= Goal of the exercise =
Each record must be returned exactly, apart from the pictures, which stay out.

= Supplied data =
——————————

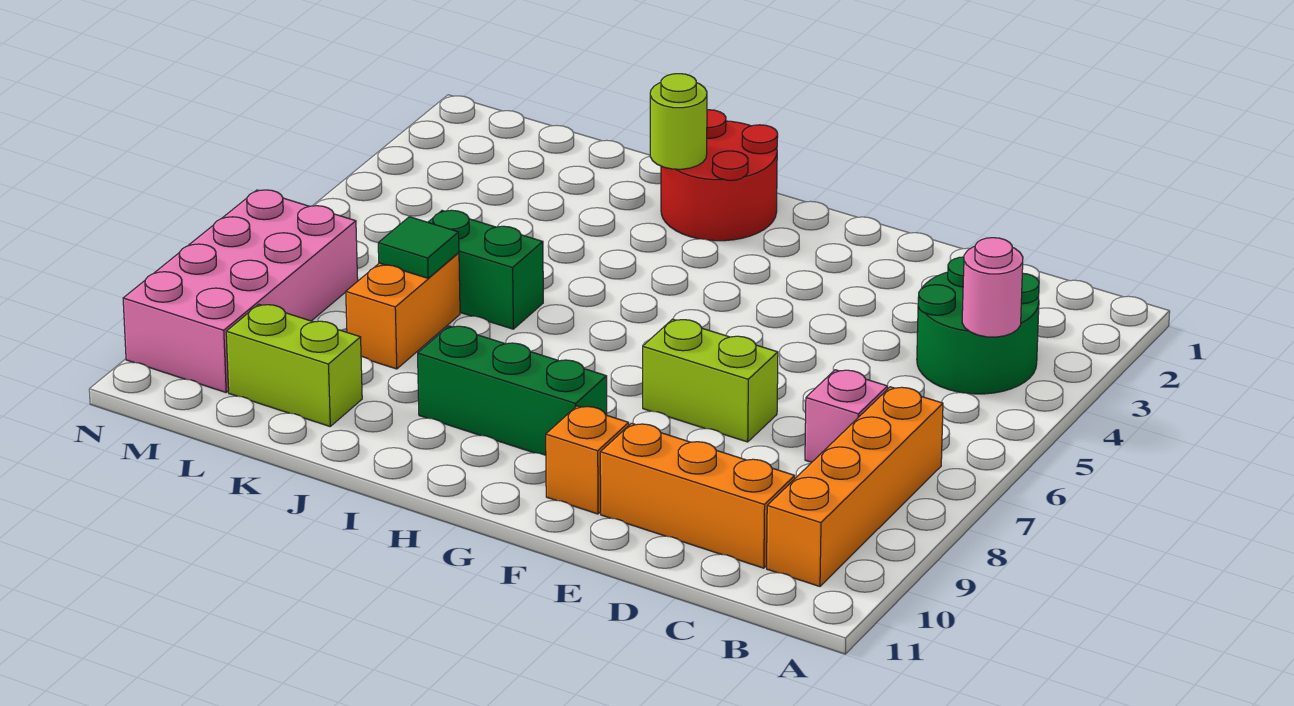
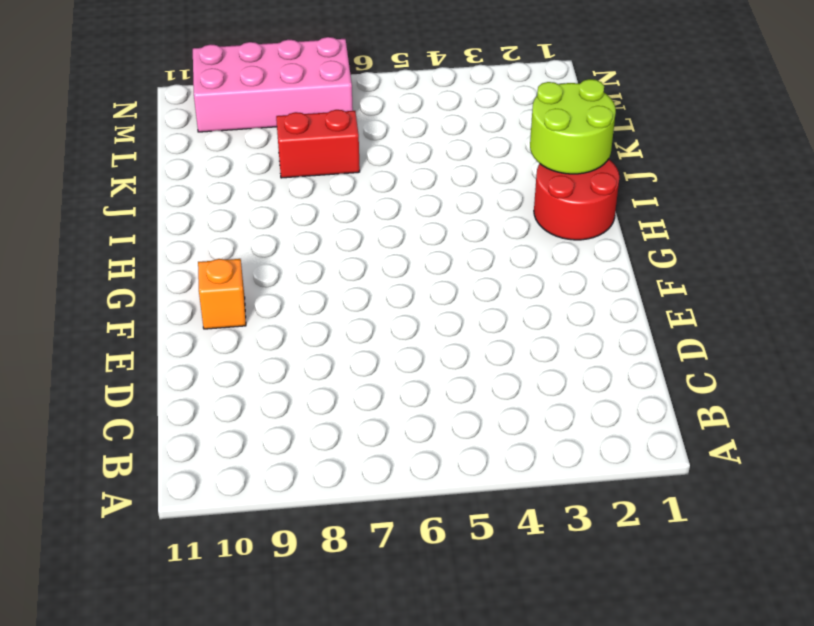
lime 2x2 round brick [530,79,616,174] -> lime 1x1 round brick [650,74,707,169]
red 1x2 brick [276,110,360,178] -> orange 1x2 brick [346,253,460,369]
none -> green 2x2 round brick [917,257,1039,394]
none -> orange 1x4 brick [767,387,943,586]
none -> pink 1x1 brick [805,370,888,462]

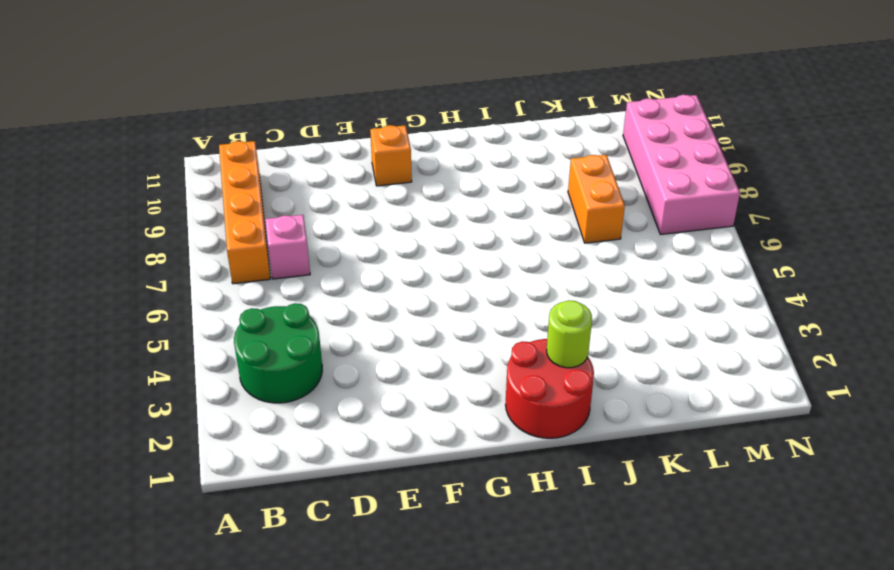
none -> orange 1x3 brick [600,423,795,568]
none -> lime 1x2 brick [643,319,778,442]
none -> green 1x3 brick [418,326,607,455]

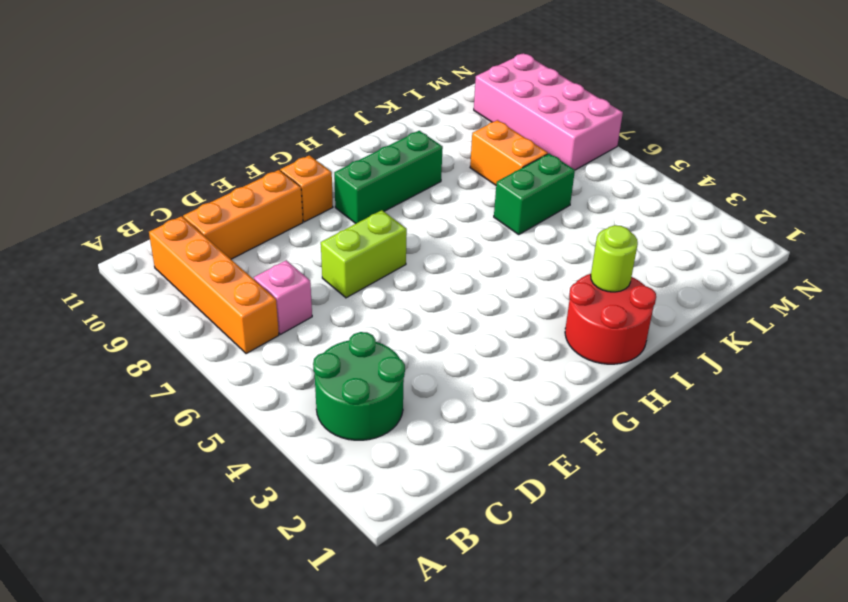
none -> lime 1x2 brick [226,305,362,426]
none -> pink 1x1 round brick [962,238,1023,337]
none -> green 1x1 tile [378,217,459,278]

——————————

= Written solution =
lime 2x2 round brick [530,79,616,174] -> lime 1x1 round brick [650,74,707,169]
red 1x2 brick [276,110,360,178] -> orange 1x2 brick [346,253,460,369]
none -> green 2x2 round brick [917,257,1039,394]
none -> orange 1x4 brick [767,387,943,586]
none -> pink 1x1 brick [805,370,888,462]

none -> orange 1x3 brick [600,423,795,568]
none -> lime 1x2 brick [643,319,778,442]
none -> green 1x3 brick [418,326,607,455]

none -> lime 1x2 brick [226,305,362,426]
none -> pink 1x1 round brick [962,238,1023,337]
none -> green 1x1 tile [378,217,459,278]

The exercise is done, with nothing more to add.